START PROVIDED RECORDS

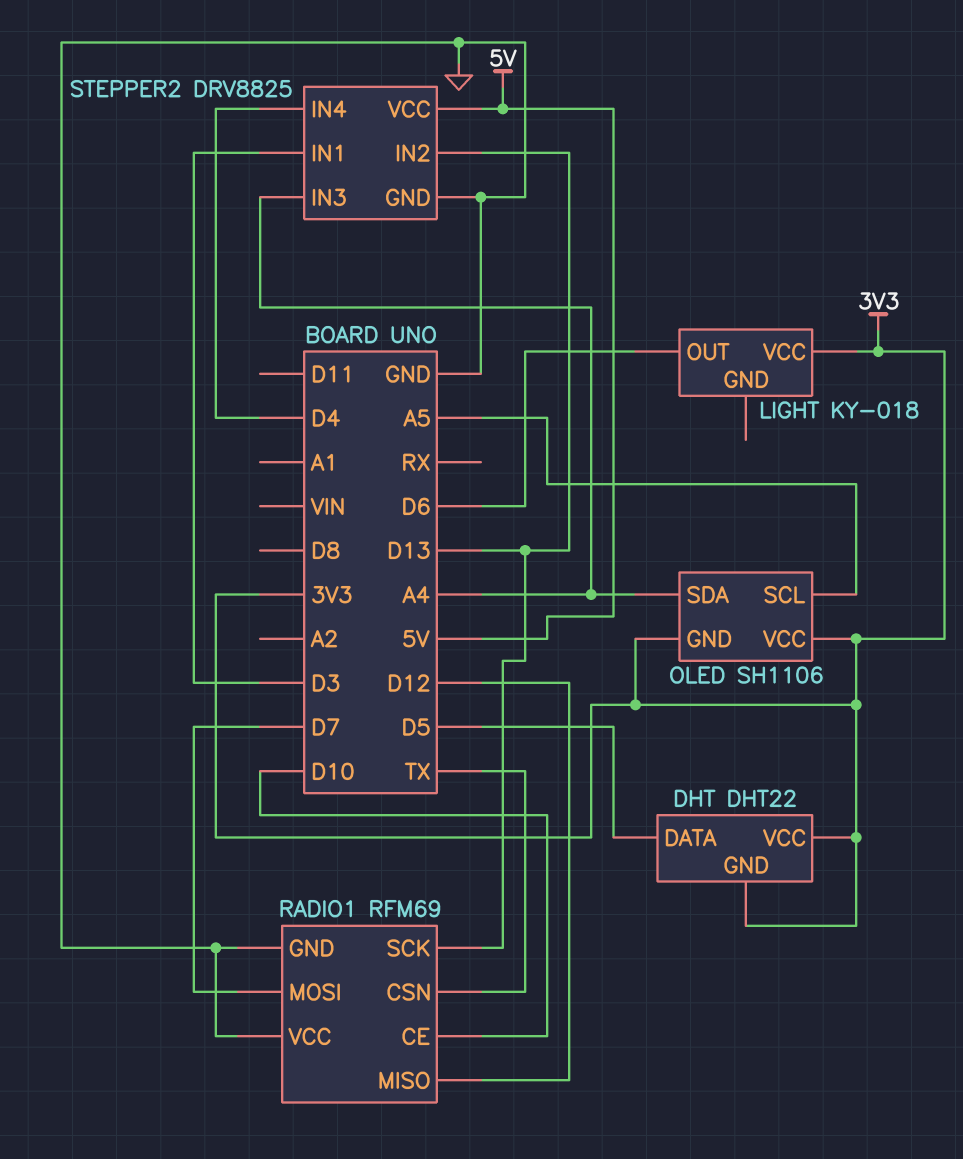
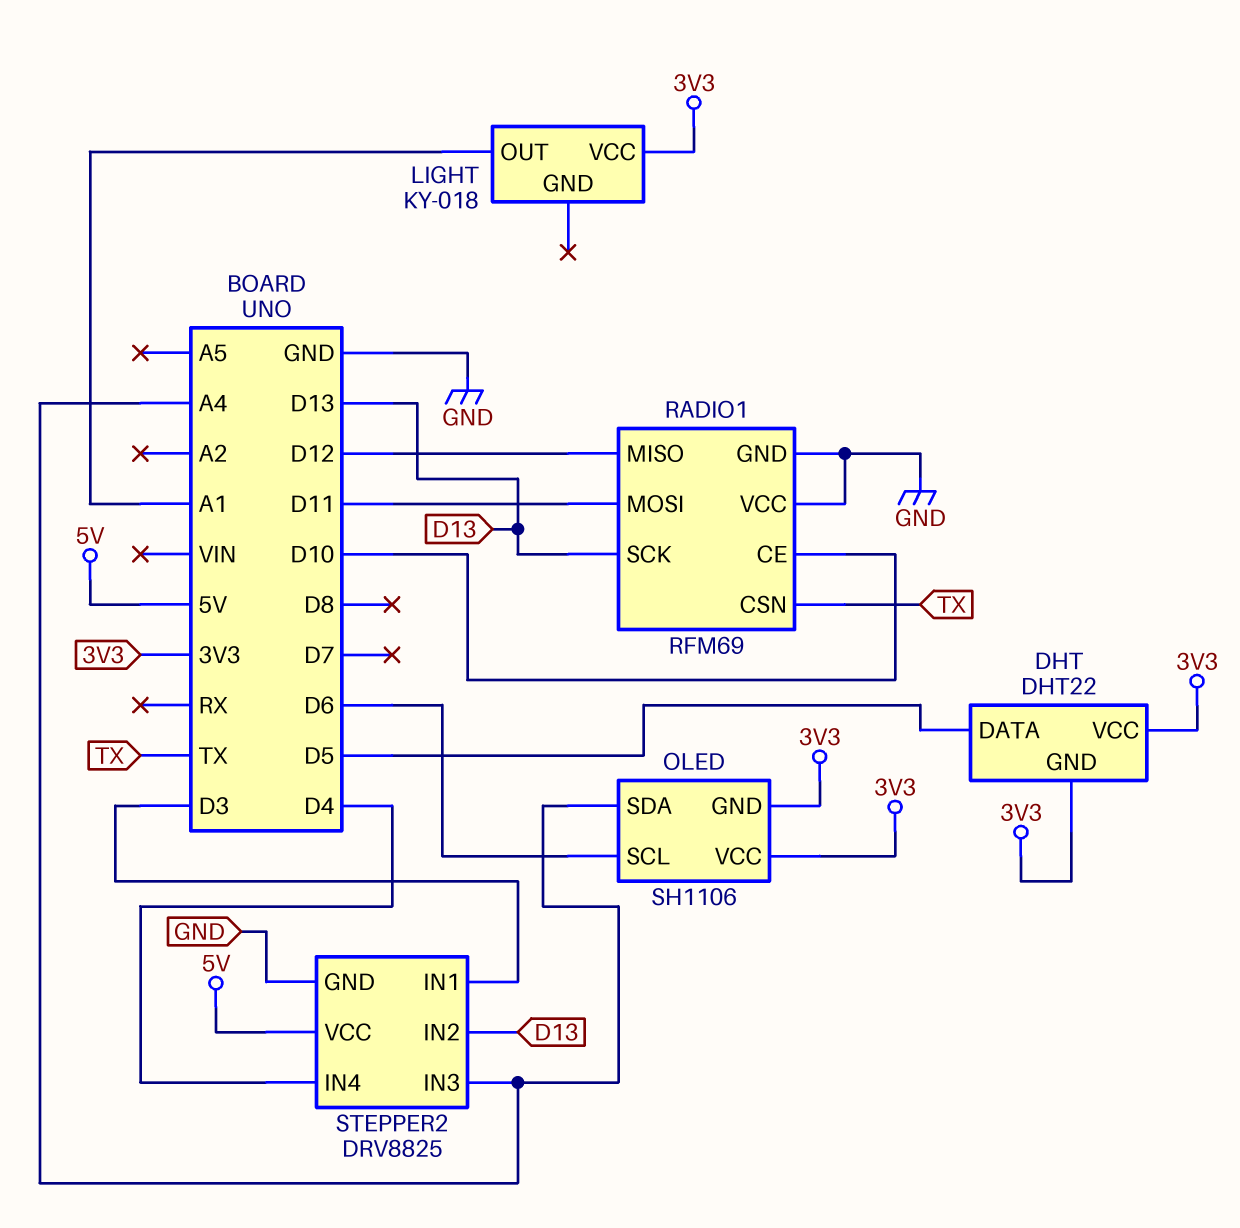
LIGHT pin OUT: D6 -> A1
OLED pin SCL: A5 -> D6
RADIO1 pin MOSI: D7 -> D11

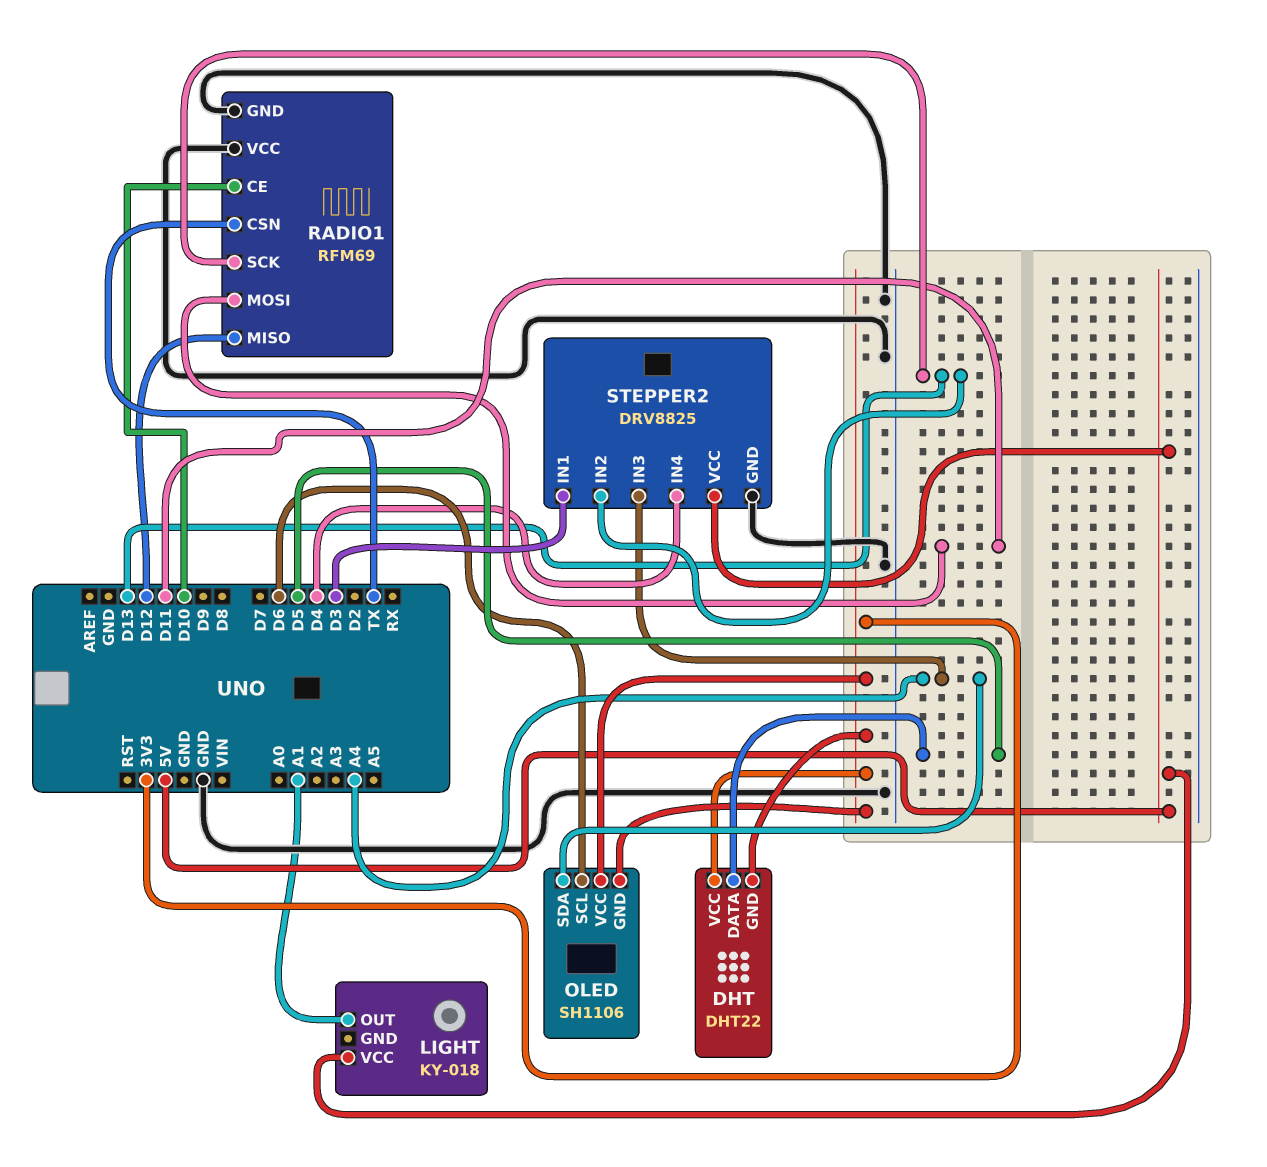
LIGHT pin VCC: 3V3 -> 5V

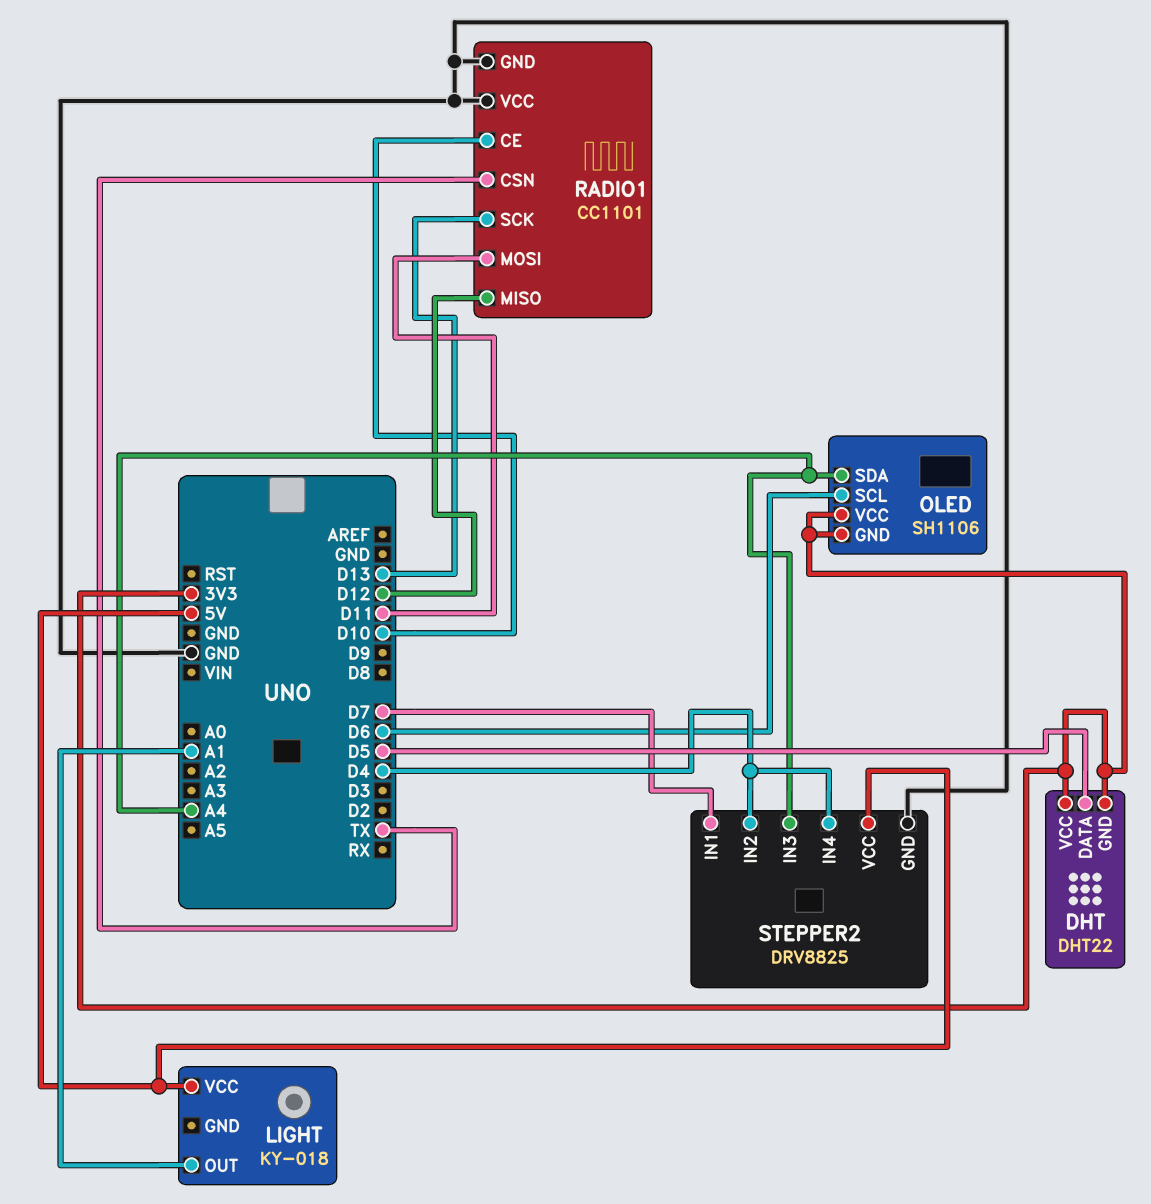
RADIO1: RFM69 -> CC1101
STEPPER2 pin IN1: D3 -> D7
STEPPER2 pin IN2: D13 -> D4

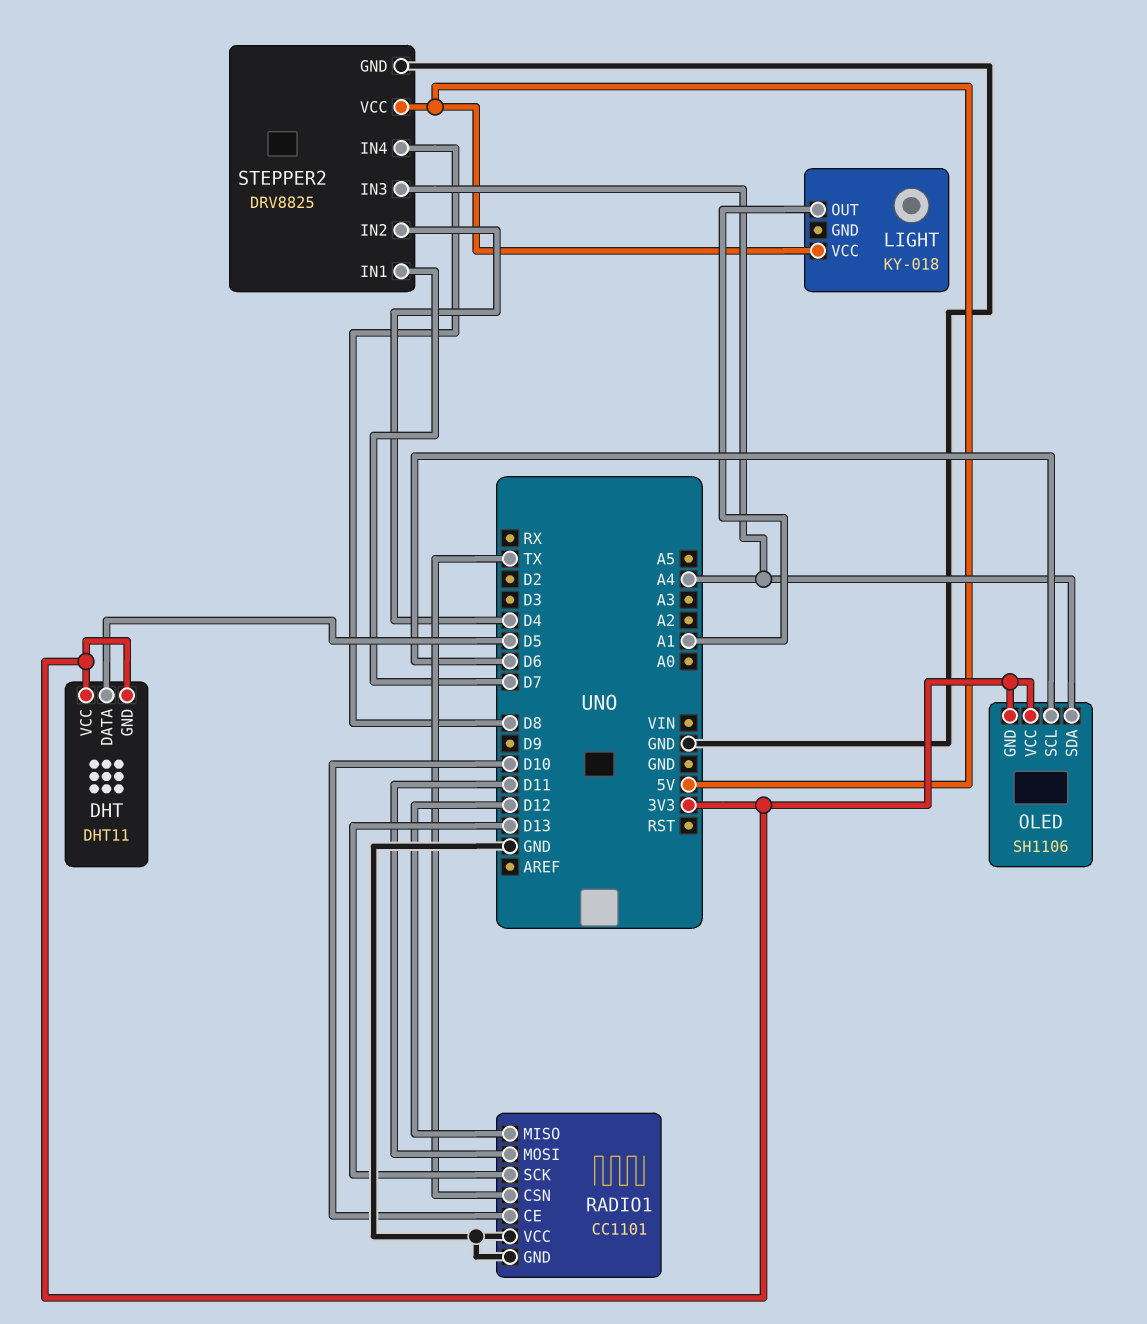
DHT: DHT22 -> DHT11
STEPPER2 pin IN4: D4 -> D8

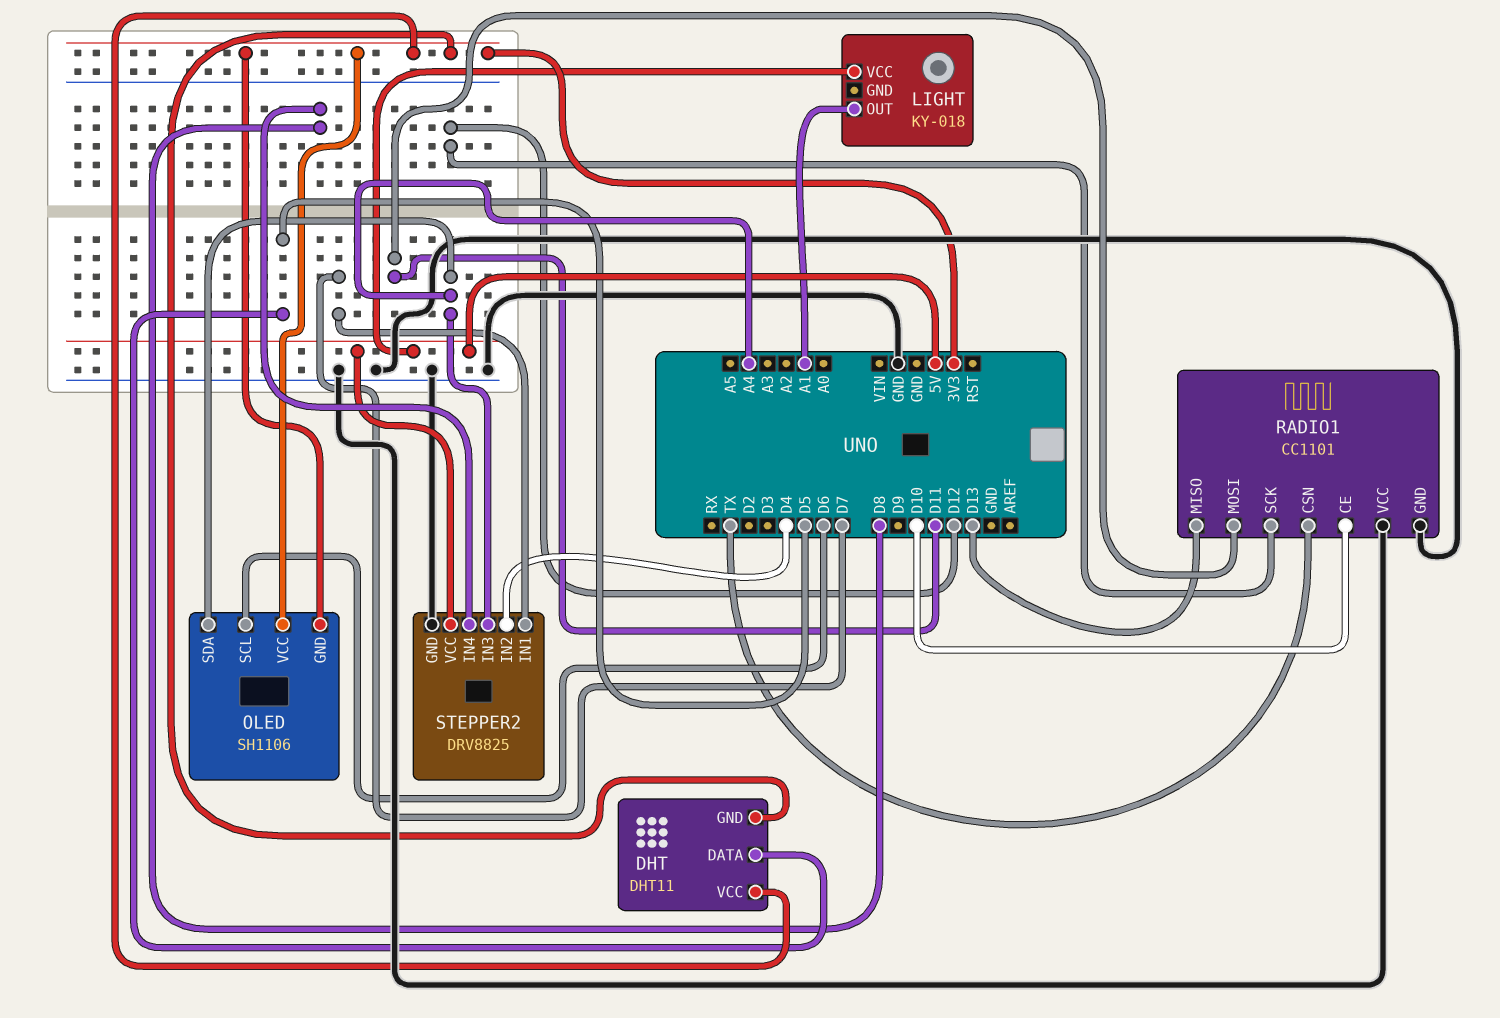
RADIO1 pin MISO: D12 -> D13
RADIO1 pin SCK: D13 -> D12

END PROVIDED RECORDS

• **WHAT IS EXPECTED**
In the entries above, find each line with "LIGHT" and copy it.

• **SOLUTION**
LIGHT pin OUT: D6 -> A1
LIGHT pin VCC: 3V3 -> 5V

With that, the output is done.